DATA PROVIDED below:

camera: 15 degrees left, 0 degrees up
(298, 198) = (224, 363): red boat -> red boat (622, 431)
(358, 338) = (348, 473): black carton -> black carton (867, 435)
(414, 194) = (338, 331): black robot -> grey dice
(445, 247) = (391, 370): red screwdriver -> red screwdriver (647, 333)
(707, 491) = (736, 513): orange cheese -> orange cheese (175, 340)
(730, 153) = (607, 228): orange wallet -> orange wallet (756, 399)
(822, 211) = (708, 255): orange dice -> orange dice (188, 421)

End of DATA PROVIDED.
DATA PROVIDED below:

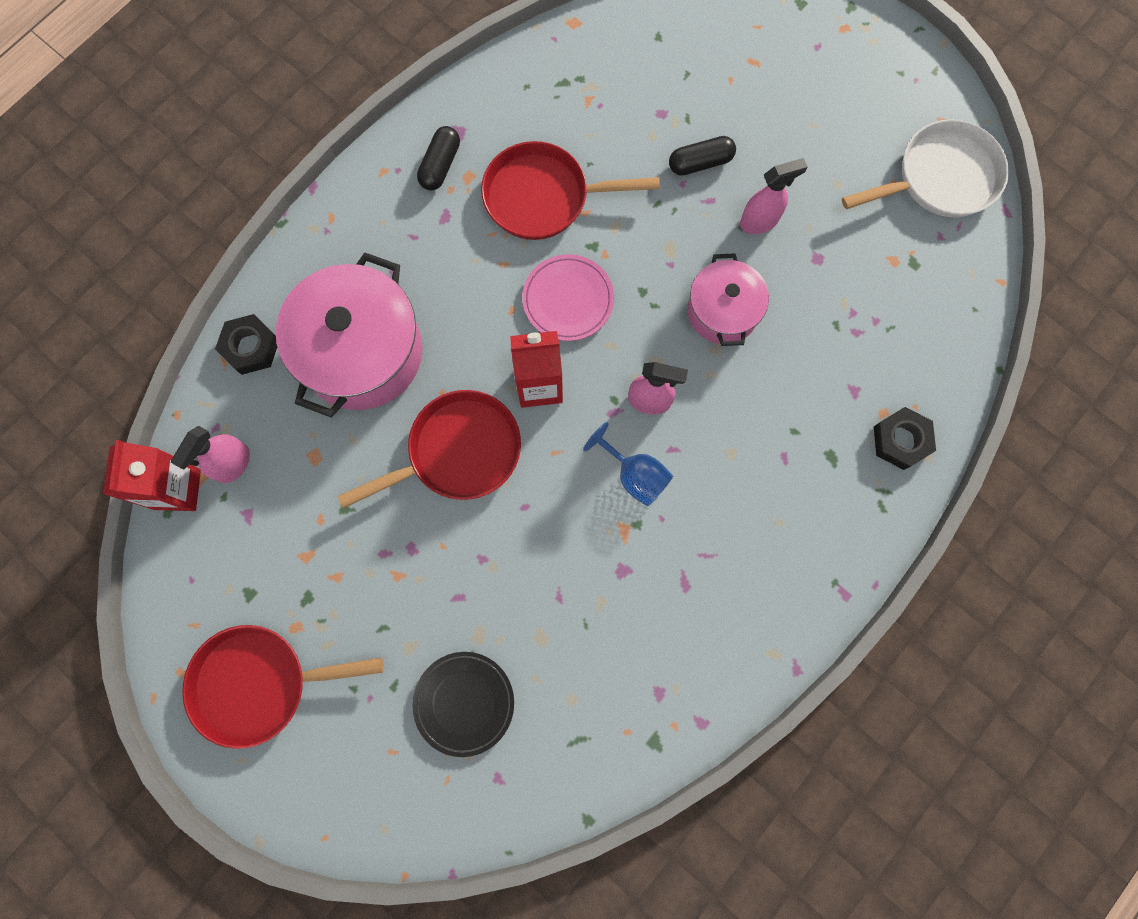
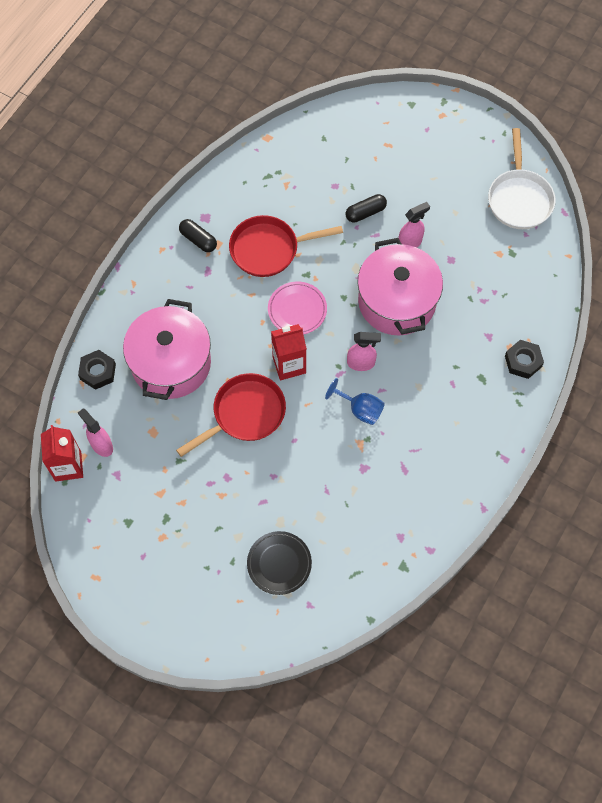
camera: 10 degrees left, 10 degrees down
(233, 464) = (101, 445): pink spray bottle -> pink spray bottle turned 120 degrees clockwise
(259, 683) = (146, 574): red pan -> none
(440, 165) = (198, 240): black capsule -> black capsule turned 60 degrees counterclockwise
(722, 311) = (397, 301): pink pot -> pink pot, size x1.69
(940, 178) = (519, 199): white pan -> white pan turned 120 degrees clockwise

End of DATA PROVIDED.
DATA PROVIDED below:

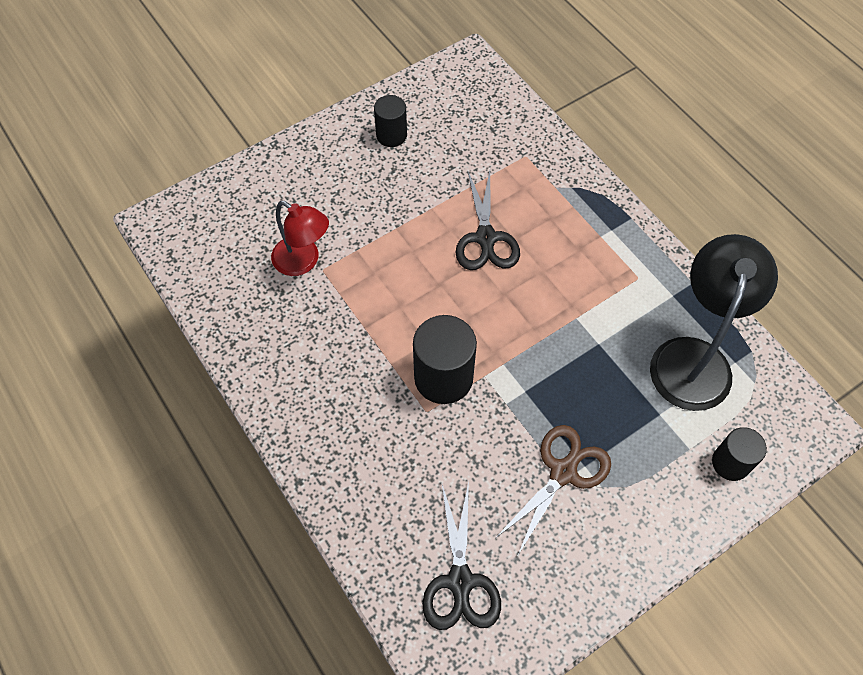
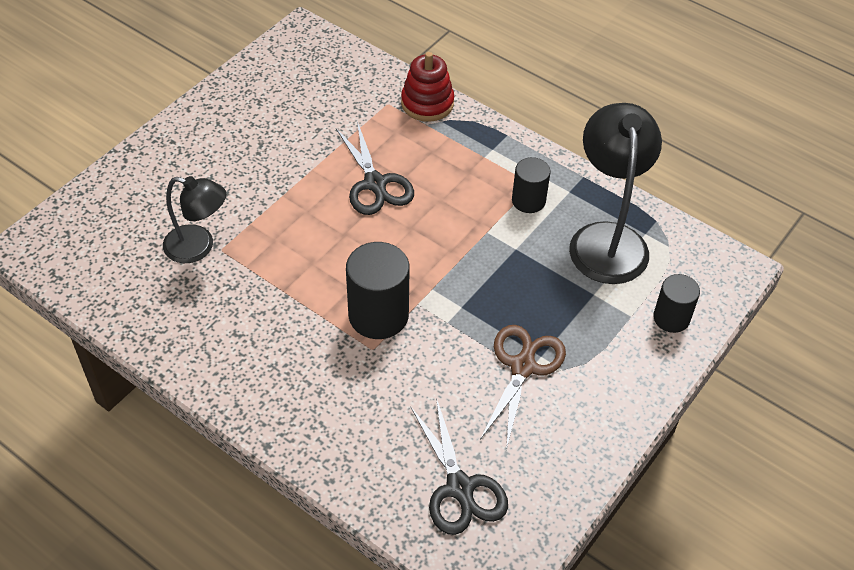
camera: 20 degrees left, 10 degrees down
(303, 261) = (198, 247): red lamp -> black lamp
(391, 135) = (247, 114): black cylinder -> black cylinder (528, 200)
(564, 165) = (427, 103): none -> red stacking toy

End of DATA PROVIDED.

Give back exactly the lines above starting at the line where "(233, 464) = (101, 445): pink" appears and ending at the line where "(940, 178) = (519, 199): white" appears, both included, with no other lines.

* **SOLVED EXERCISE**:
(233, 464) = (101, 445): pink spray bottle -> pink spray bottle turned 120 degrees clockwise
(259, 683) = (146, 574): red pan -> none
(440, 165) = (198, 240): black capsule -> black capsule turned 60 degrees counterclockwise
(722, 311) = (397, 301): pink pot -> pink pot, size x1.69
(940, 178) = (519, 199): white pan -> white pan turned 120 degrees clockwise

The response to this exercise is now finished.